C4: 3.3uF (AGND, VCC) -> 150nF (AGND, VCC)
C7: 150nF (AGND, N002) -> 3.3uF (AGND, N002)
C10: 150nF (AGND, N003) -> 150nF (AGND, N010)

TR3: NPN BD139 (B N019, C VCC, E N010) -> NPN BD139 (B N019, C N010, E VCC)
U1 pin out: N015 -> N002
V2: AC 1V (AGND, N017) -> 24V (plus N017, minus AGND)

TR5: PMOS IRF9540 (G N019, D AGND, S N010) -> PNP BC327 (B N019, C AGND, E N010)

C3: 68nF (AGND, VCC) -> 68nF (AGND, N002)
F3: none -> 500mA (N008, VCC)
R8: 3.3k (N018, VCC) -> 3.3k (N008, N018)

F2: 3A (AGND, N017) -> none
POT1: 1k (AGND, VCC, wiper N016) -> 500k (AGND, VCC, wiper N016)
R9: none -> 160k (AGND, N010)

---

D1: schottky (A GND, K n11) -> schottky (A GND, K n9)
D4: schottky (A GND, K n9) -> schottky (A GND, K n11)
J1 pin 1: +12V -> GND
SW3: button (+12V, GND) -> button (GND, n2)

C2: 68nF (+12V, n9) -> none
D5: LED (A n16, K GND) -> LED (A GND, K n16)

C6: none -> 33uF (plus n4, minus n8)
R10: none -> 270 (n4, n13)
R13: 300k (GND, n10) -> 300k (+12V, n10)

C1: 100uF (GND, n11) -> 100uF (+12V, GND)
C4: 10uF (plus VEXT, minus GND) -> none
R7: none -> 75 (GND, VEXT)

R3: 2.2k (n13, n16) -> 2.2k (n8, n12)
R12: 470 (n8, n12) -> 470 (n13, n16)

* * *

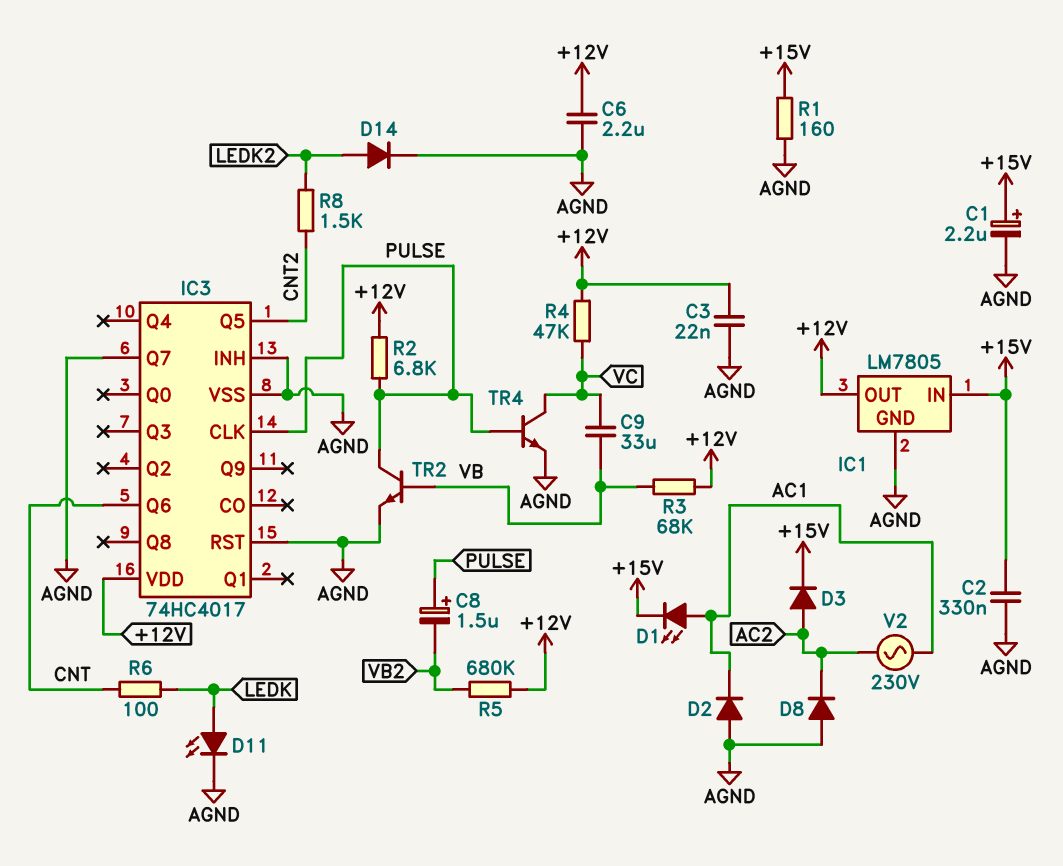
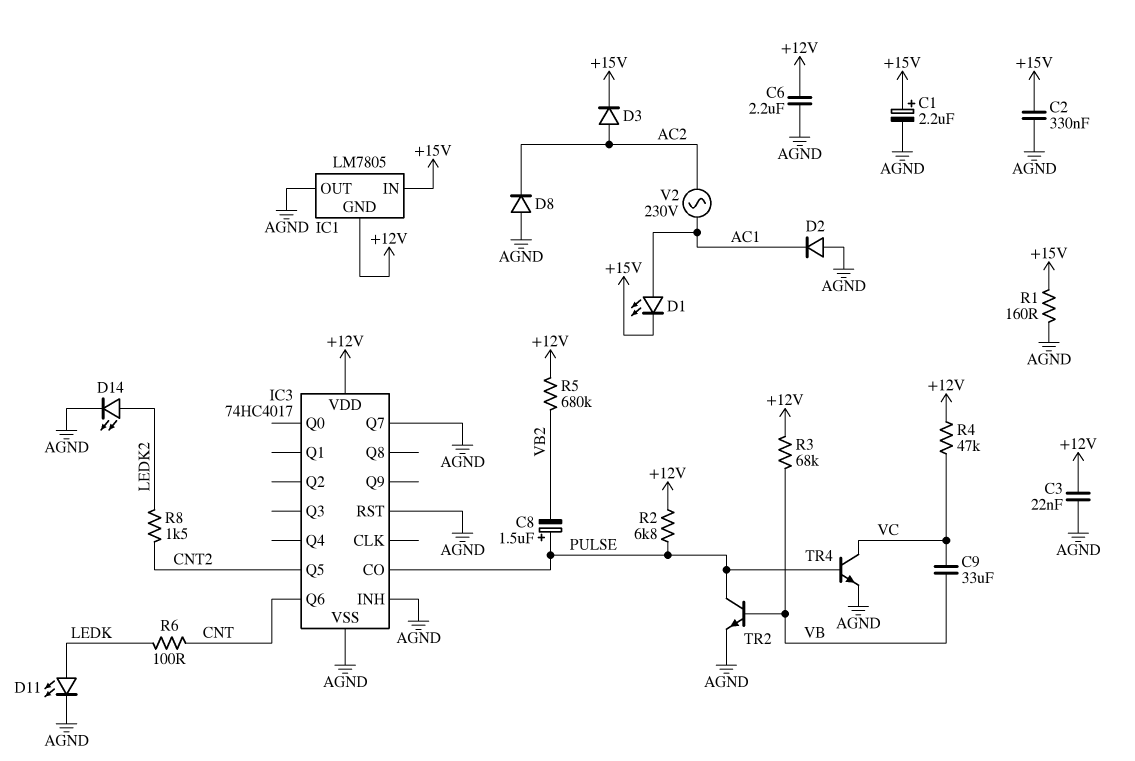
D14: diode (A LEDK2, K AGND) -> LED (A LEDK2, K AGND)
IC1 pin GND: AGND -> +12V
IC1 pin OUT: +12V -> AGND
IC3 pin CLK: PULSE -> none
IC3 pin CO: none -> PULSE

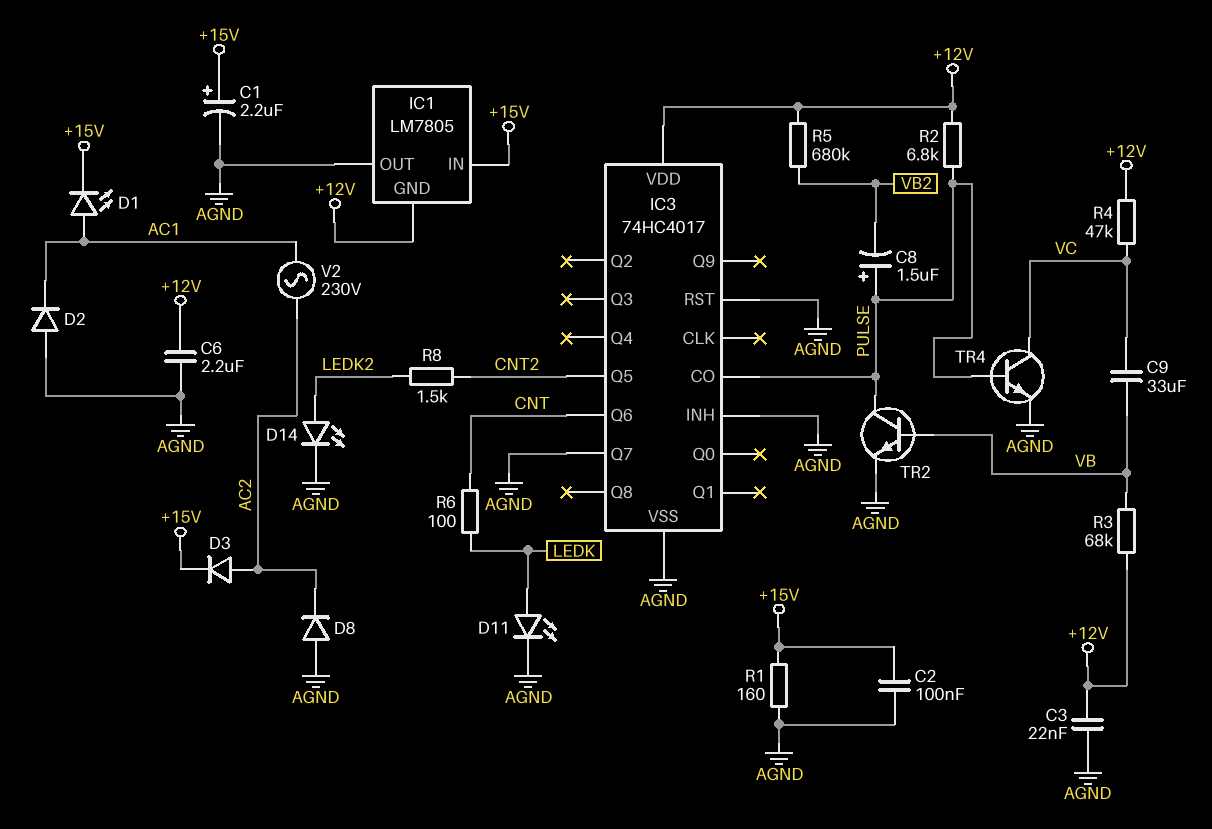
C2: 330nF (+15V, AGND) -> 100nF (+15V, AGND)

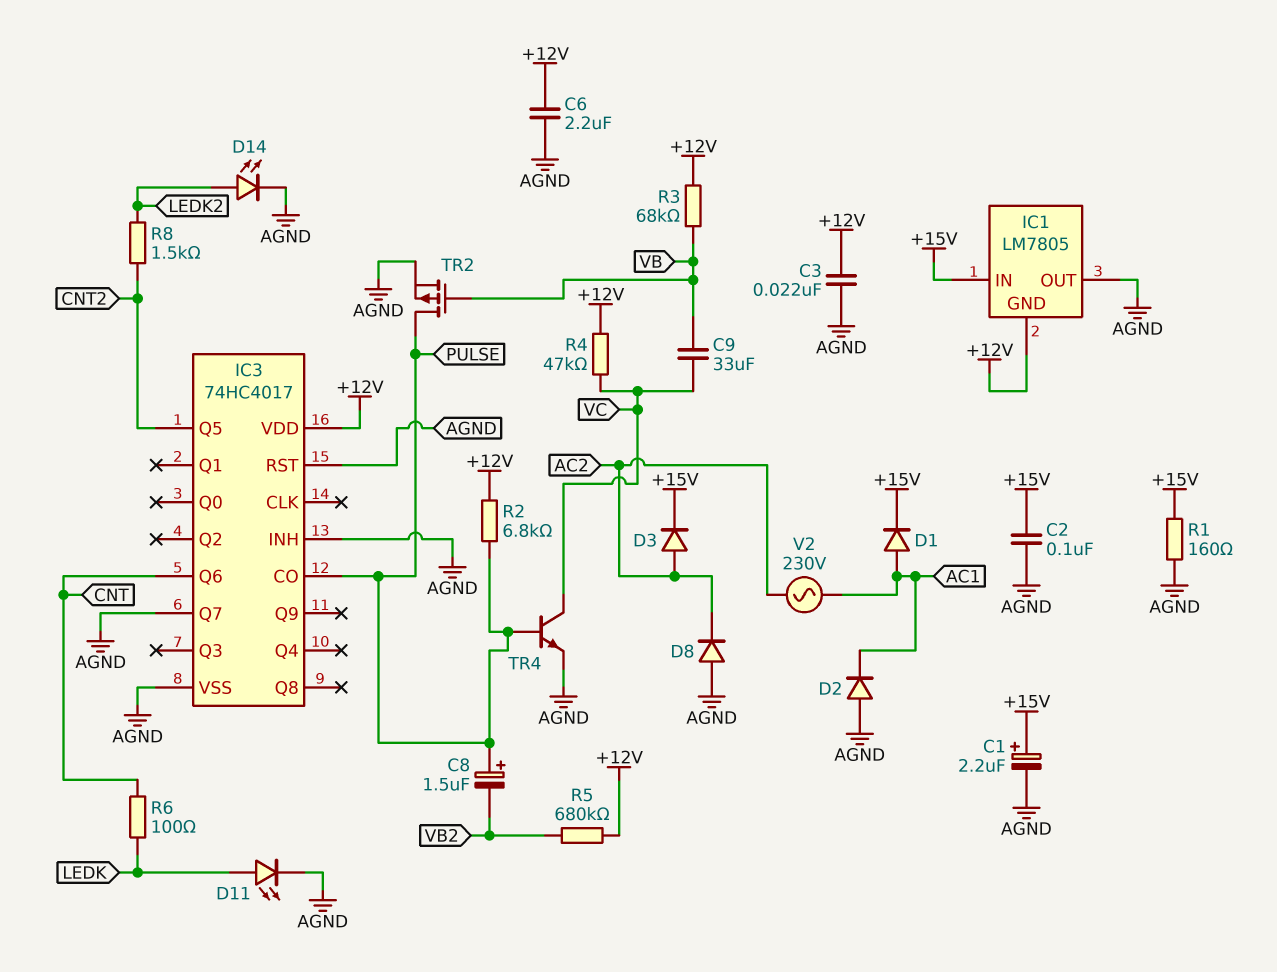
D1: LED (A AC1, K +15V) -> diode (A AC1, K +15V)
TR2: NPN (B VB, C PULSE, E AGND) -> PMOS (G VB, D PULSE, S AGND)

--- WHAT IS NEEDED ---
Your answer should consist solely of the lines above from the line with "C4: 3.3uF (AGND, VCC) -> 150nF (AGND, VCC)" to the line with "R9: none -> 160k (AGND, N010)", both included, reproduced exactly.

--- FINAL ANSWER ---
C4: 3.3uF (AGND, VCC) -> 150nF (AGND, VCC)
C7: 150nF (AGND, N002) -> 3.3uF (AGND, N002)
C10: 150nF (AGND, N003) -> 150nF (AGND, N010)

TR3: NPN BD139 (B N019, C VCC, E N010) -> NPN BD139 (B N019, C N010, E VCC)
U1 pin out: N015 -> N002
V2: AC 1V (AGND, N017) -> 24V (plus N017, minus AGND)

TR5: PMOS IRF9540 (G N019, D AGND, S N010) -> PNP BC327 (B N019, C AGND, E N010)

C3: 68nF (AGND, VCC) -> 68nF (AGND, N002)
F3: none -> 500mA (N008, VCC)
R8: 3.3k (N018, VCC) -> 3.3k (N008, N018)

F2: 3A (AGND, N017) -> none
POT1: 1k (AGND, VCC, wiper N016) -> 500k (AGND, VCC, wiper N016)
R9: none -> 160k (AGND, N010)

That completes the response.